### PROBLEM TO SOLVE
Can you update the records from the very first one through the line that contains "Tampa: none -> 6:15", swapping every "Kampala" for "Kigali" and leaving all else untouched, then give back only those lines?

### DATASET EXTRACT
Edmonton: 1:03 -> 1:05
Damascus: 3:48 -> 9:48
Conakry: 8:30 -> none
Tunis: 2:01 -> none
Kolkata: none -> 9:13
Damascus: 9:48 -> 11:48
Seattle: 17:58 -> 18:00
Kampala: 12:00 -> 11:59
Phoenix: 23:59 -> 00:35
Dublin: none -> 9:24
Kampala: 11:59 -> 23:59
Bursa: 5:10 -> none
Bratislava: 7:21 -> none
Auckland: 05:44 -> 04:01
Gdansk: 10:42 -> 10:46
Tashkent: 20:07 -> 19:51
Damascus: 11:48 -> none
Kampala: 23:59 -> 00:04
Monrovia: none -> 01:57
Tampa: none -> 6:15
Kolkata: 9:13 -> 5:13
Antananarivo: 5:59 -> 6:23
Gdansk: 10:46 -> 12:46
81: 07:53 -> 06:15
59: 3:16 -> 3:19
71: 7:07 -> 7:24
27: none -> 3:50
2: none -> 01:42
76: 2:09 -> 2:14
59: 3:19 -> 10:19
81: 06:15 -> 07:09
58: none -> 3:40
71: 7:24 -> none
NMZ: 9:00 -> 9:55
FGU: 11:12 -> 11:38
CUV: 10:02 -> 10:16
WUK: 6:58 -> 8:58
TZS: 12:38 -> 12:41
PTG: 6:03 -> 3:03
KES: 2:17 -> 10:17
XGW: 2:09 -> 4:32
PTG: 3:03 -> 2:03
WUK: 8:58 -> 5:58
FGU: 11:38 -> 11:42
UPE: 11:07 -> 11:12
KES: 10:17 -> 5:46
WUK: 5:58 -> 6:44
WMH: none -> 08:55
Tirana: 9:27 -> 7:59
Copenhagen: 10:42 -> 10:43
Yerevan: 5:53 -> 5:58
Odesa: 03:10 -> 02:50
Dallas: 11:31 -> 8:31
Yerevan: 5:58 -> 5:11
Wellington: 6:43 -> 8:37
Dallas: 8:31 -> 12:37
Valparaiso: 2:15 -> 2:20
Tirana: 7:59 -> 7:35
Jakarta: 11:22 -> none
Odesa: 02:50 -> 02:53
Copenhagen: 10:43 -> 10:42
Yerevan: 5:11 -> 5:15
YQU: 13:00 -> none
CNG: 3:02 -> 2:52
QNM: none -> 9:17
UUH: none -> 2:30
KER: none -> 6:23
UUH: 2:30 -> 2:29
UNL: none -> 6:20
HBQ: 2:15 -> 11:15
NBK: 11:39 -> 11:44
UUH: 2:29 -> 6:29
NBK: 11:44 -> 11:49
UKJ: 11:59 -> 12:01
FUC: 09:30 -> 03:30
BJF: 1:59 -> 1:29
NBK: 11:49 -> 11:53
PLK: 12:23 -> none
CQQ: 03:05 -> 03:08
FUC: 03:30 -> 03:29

### TASK RESULT
Edmonton: 1:03 -> 1:05
Damascus: 3:48 -> 9:48
Conakry: 8:30 -> none
Tunis: 2:01 -> none
Kolkata: none -> 9:13
Damascus: 9:48 -> 11:48
Seattle: 17:58 -> 18:00
Kigali: 12:00 -> 11:59
Phoenix: 23:59 -> 00:35
Dublin: none -> 9:24
Kigali: 11:59 -> 23:59
Bursa: 5:10 -> none
Bratislava: 7:21 -> none
Auckland: 05:44 -> 04:01
Gdansk: 10:42 -> 10:46
Tashkent: 20:07 -> 19:51
Damascus: 11:48 -> none
Kigali: 23:59 -> 00:04
Monrovia: none -> 01:57
Tampa: none -> 6:15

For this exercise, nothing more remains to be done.